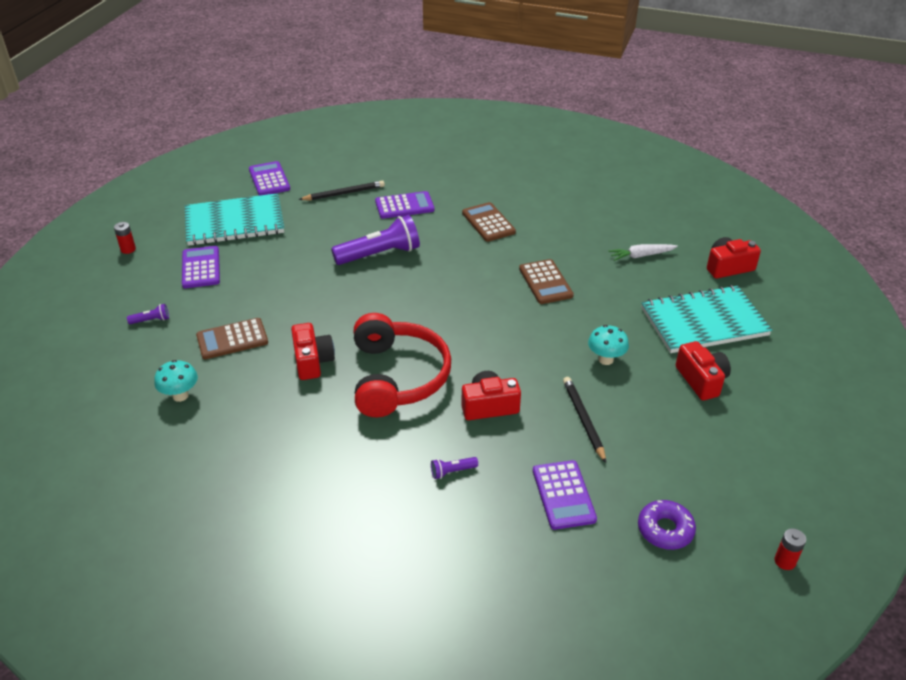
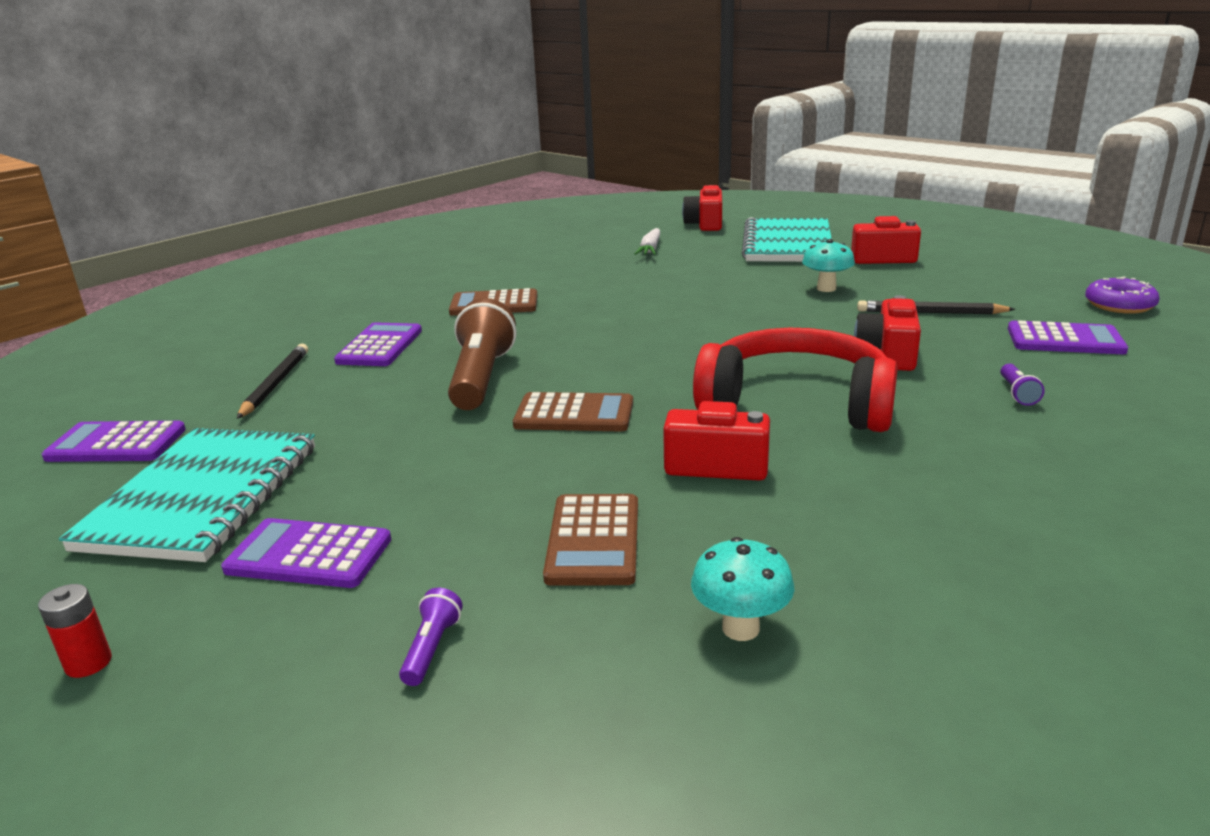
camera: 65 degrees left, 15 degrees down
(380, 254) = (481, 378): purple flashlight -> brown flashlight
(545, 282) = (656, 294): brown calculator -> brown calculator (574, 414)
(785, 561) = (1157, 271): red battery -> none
┄┄┄┄┄┄┄┄┄┄┄┄┄┄┄┄┄┄┄┄
◆ **Required work**: From the listing above, count every line where the word "brown" occurs; the answer is that number and nothing else.

◆ **Answer below**: 2